WHAT THE TASK ASKS → Find the lines below in which the string "degrees" occurs. Copy each one.

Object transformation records
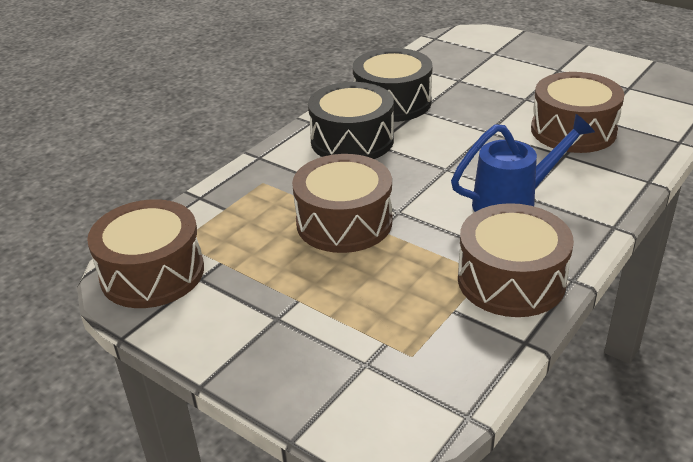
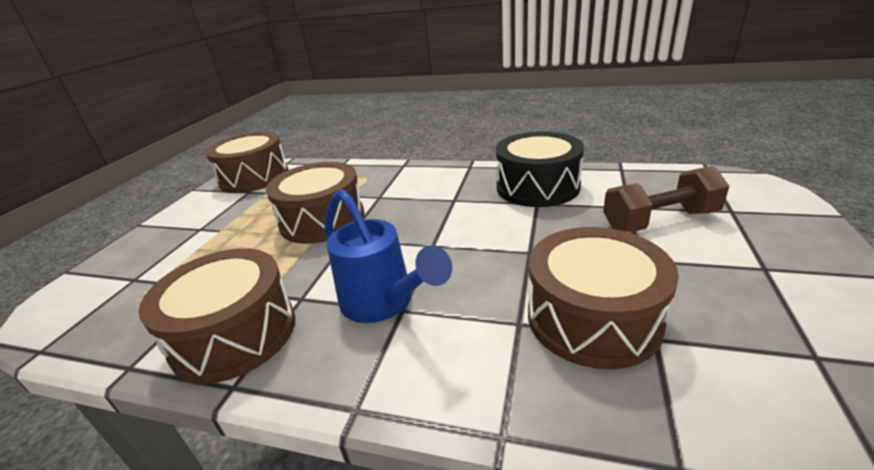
camera: 70 degrees right, 5 degrees down
(352, 140) = (452, 189): black drum -> none
(487, 77) = (660, 221): none -> brown dumbbell

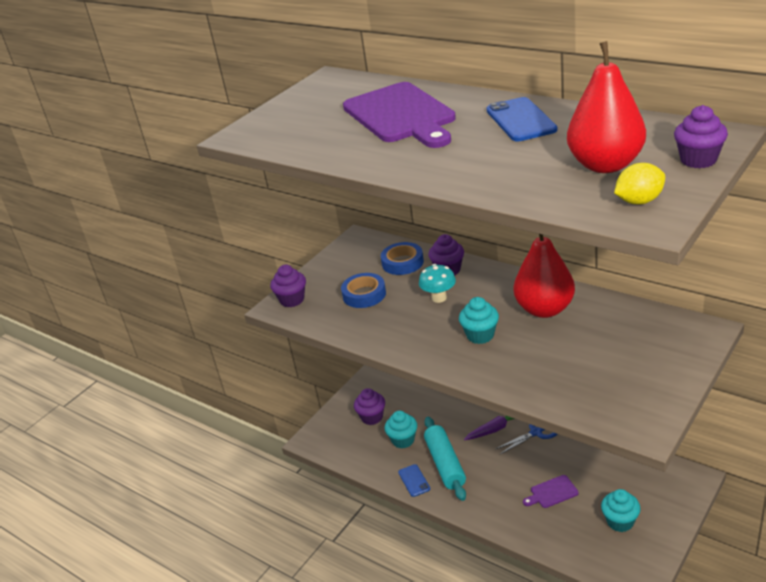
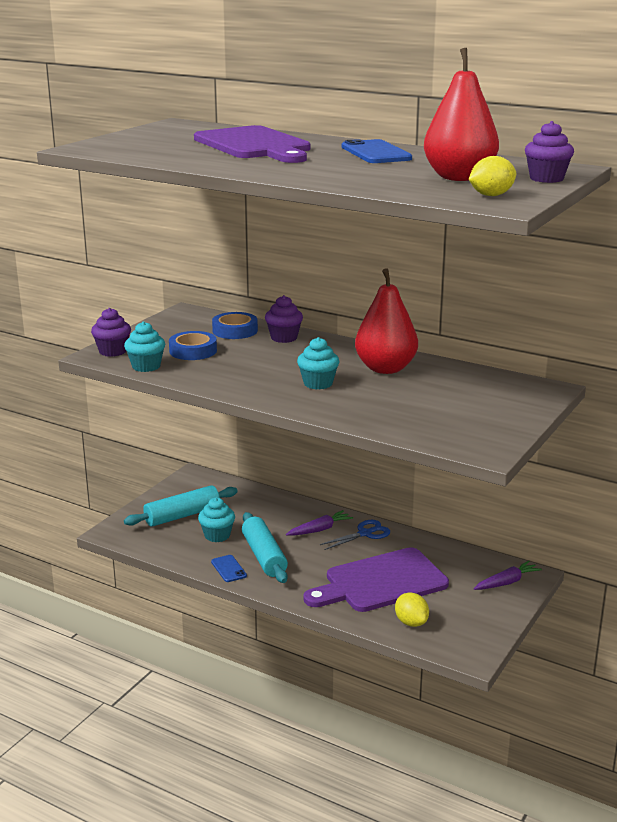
camera: 10 degrees left, 10 degrees down
(372, 417) = (182, 515): purple cupcake -> turquoise rolling pin
(439, 298) = (274, 356): turquoise mushroom -> none
(552, 492) = (381, 582): purple cutting board -> purple cutting board, size x2.38
(581, 542) = (411, 622): none -> yellow lemon
(620, 522) = (453, 607): turquoise cupcake -> turquoise cupcake (146, 366)
(670, 489) = (507, 582): none -> purple carrot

YOUR RESPONSE →
camera: 70 degrees right, 5 degrees down
camera: 10 degrees left, 10 degrees down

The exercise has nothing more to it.